> What is required
Please reproduce all of the listing below exactly and drop its images.
Extracted material START
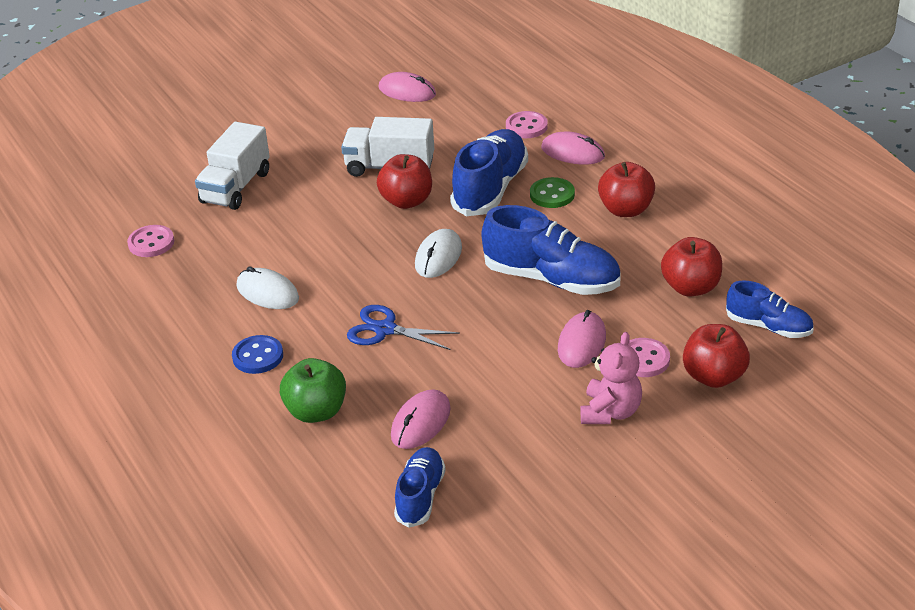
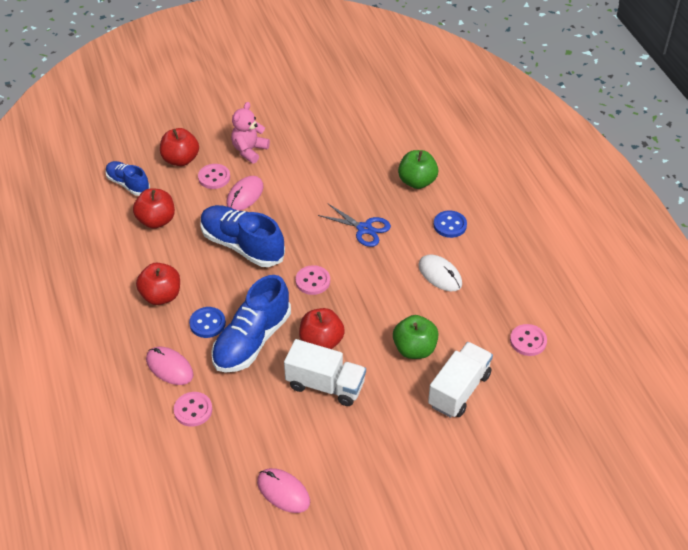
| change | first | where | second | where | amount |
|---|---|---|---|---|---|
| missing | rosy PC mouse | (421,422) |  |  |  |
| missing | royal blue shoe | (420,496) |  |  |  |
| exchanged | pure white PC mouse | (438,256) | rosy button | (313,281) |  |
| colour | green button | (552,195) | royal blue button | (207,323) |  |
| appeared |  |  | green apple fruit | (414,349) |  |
Extracted material END
> Task response
| change | first | where | second | where | amount |
|---|---|---|---|---|---|
| missing | rosy PC mouse | (421,422) |  |  |  |
| missing | royal blue shoe | (420,496) |  |  |  |
| exchanged | pure white PC mouse | (438,256) | rosy button | (313,281) |  |
| colour | green button | (552,195) | royal blue button | (207,323) |  |
| appeared |  |  | green apple fruit | (414,349) |  |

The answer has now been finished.